DATA PROVIDED section start

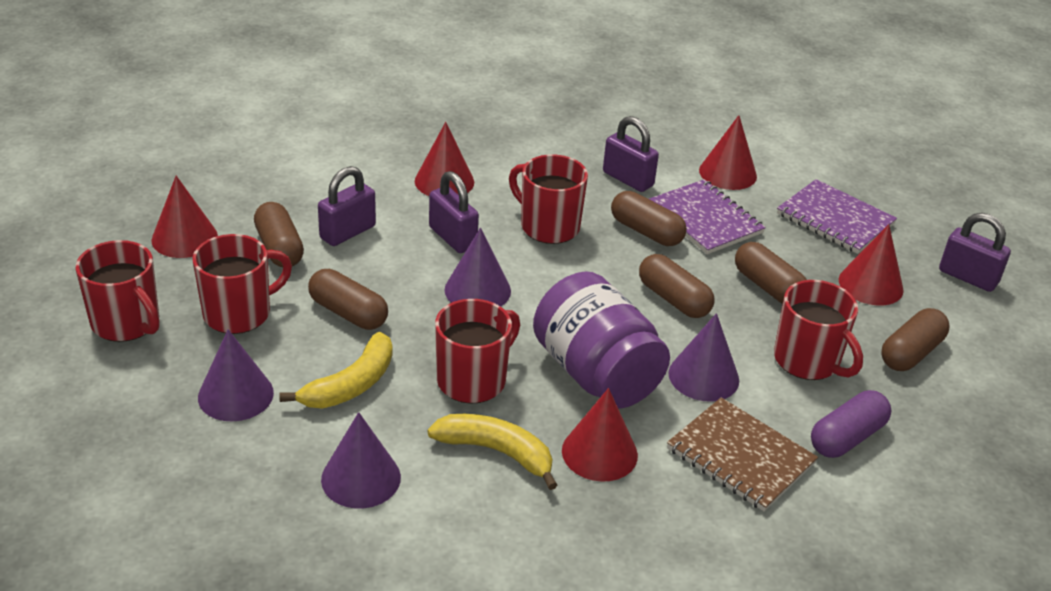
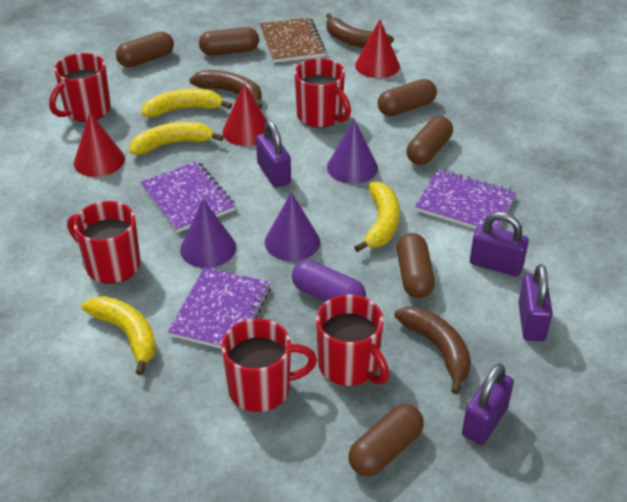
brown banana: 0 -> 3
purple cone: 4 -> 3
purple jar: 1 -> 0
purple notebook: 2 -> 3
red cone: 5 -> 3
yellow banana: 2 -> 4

DATA PROVIDED section end
DATA PROVIDED section start

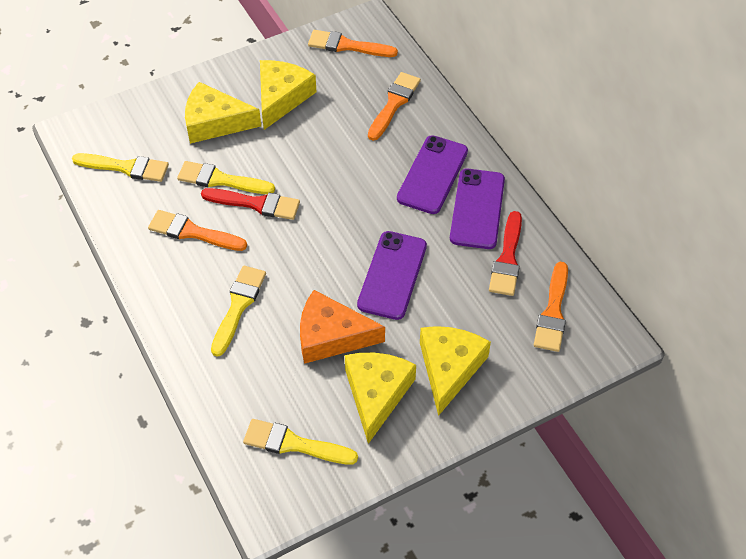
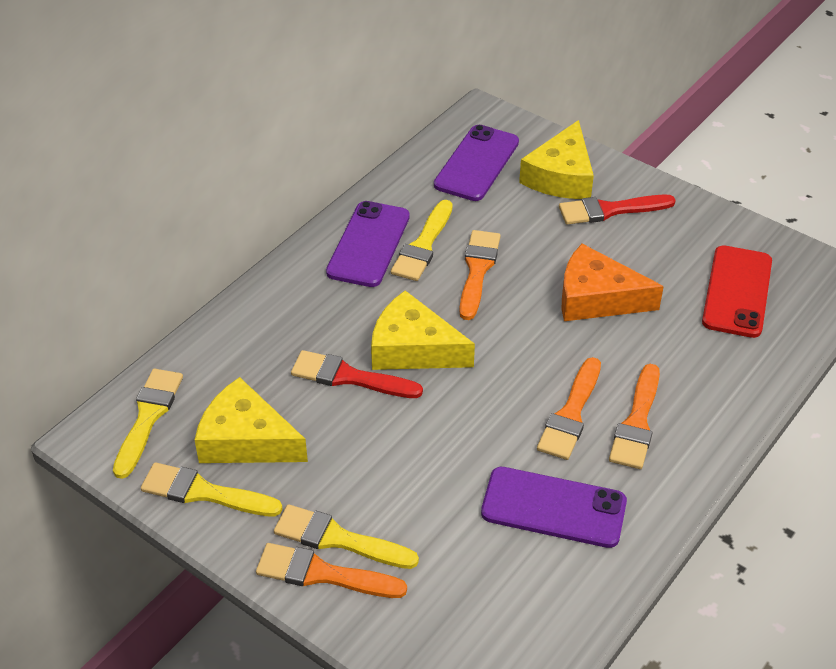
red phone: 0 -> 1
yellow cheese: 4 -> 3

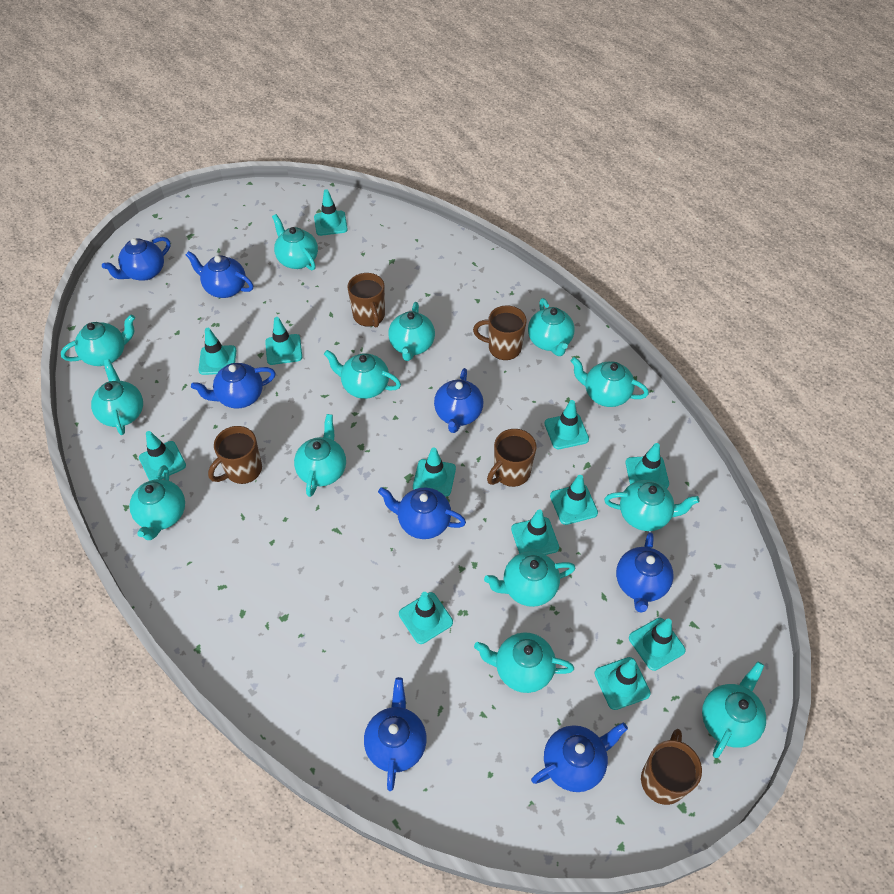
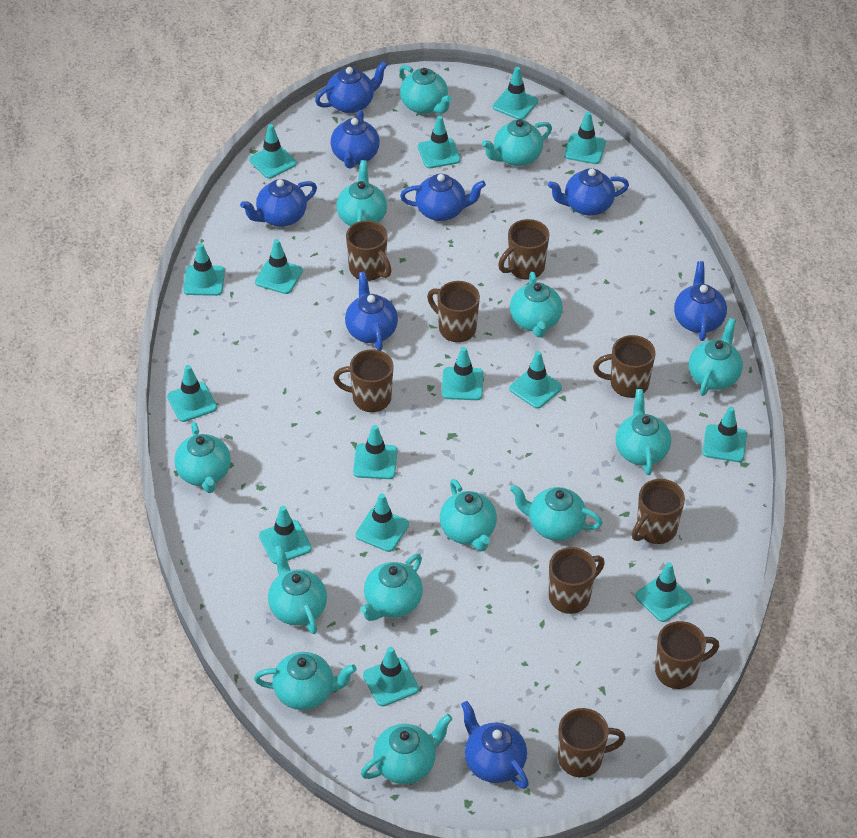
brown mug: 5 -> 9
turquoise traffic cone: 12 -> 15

DATA PROVIDED section end

WHAT IS BEING ASKED: Show all lines from the records above where the word "purple" occurs.

PROBLEM SOLUTION:
purple cone: 4 -> 3
purple jar: 1 -> 0
purple notebook: 2 -> 3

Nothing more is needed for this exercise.